Task prompt >>
Starting with the line where "none -> grey plate N2 level 1" appears, print every line through the end of the entries below exactly as it stands, and leave out the pictures.

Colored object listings
·····

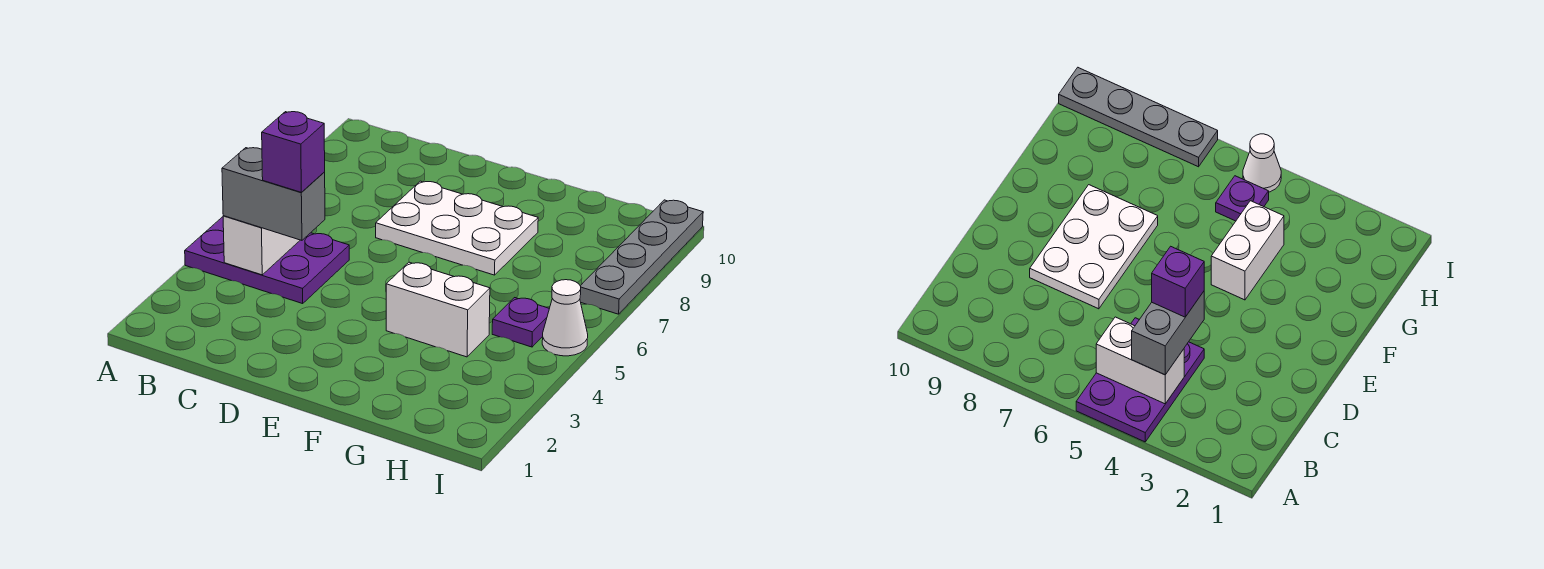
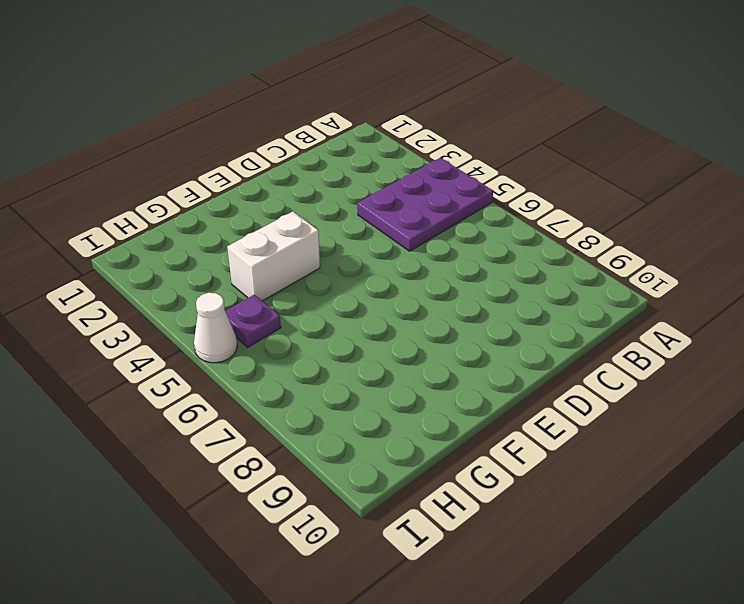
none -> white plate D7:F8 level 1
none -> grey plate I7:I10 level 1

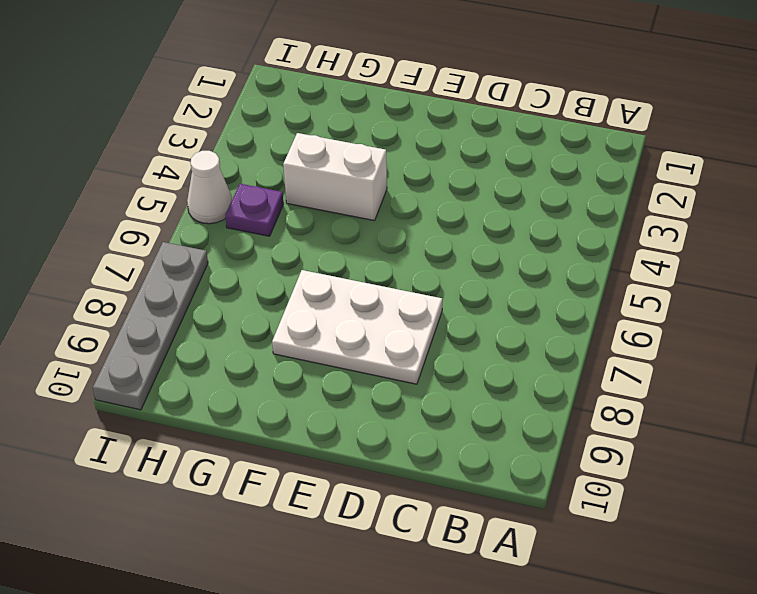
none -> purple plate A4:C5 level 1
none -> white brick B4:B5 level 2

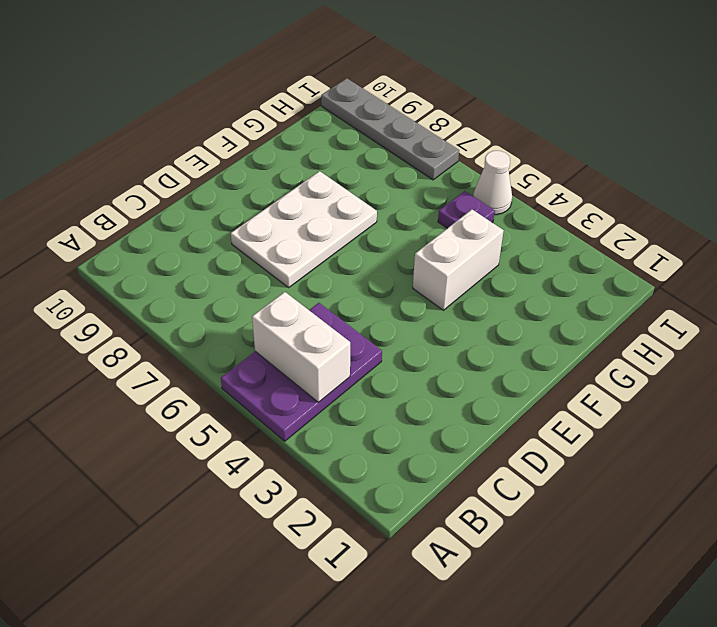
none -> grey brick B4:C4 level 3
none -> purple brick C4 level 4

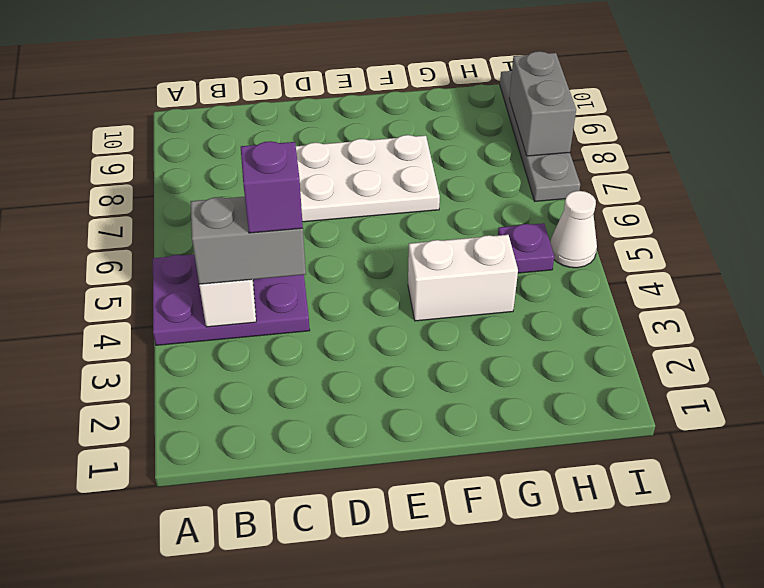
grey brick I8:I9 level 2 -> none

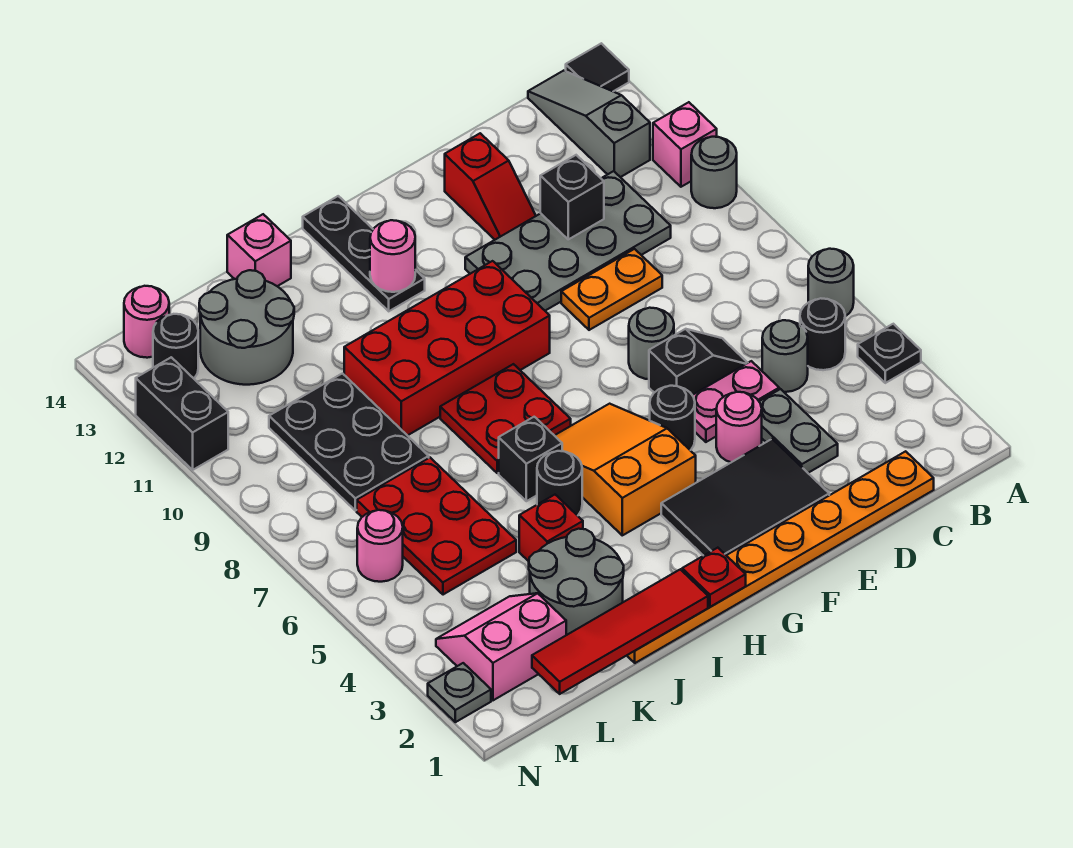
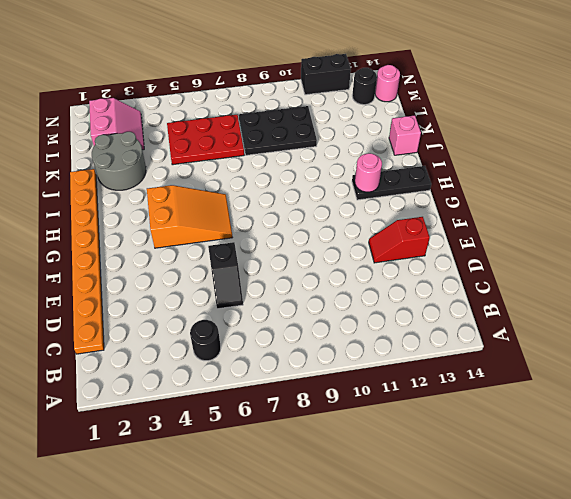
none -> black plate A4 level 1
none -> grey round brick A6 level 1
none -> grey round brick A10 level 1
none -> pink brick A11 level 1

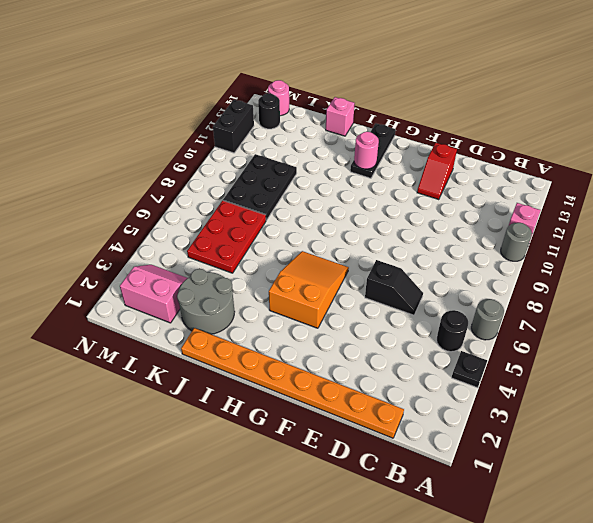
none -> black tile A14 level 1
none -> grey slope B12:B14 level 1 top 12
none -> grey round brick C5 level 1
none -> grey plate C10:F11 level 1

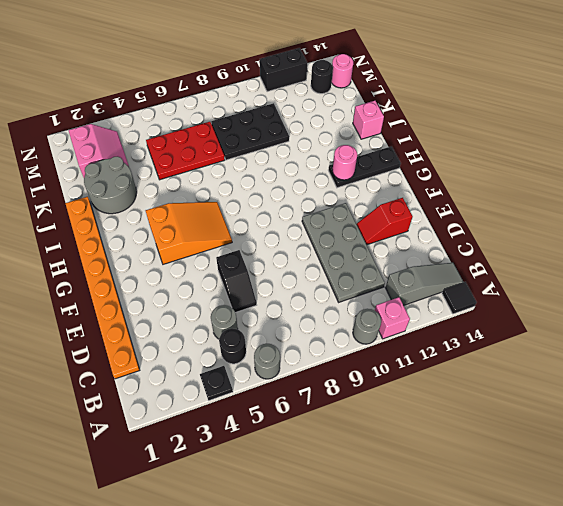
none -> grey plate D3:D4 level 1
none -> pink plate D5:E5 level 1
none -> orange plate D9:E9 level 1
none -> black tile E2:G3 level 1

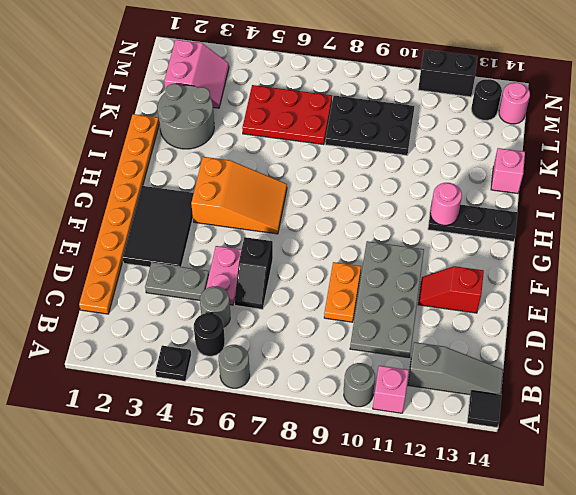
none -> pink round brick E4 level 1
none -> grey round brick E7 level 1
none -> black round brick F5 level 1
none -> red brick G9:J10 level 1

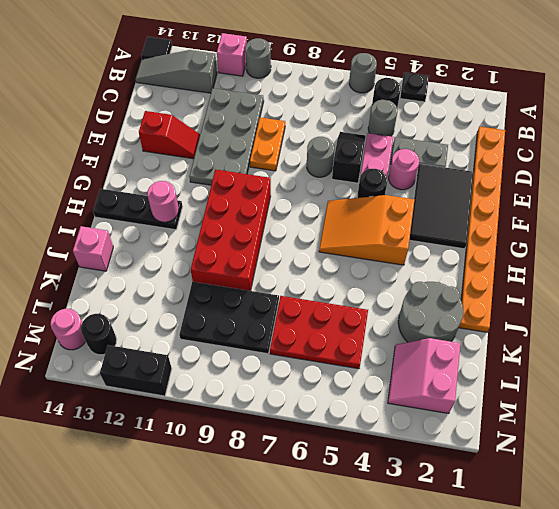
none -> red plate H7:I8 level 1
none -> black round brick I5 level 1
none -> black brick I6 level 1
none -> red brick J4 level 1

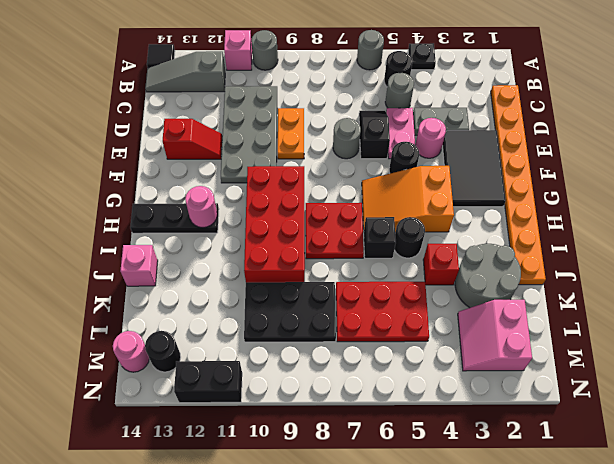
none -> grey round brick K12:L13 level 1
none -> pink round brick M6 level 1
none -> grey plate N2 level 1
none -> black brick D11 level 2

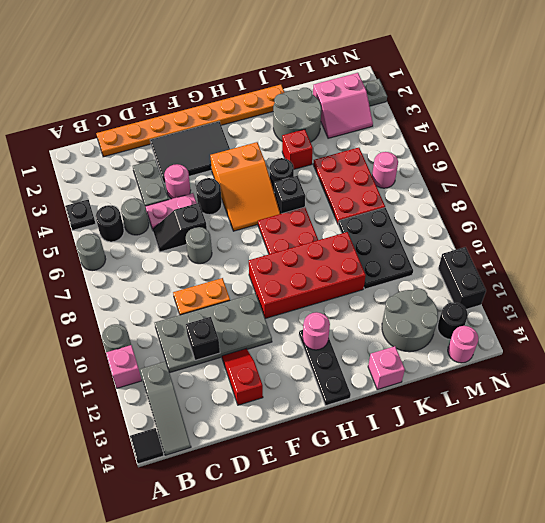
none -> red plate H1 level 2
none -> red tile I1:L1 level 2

·····

Solution to this problem >>
none -> grey plate N2 level 1
none -> black brick D11 level 2

none -> red plate H1 level 2
none -> red tile I1:L1 level 2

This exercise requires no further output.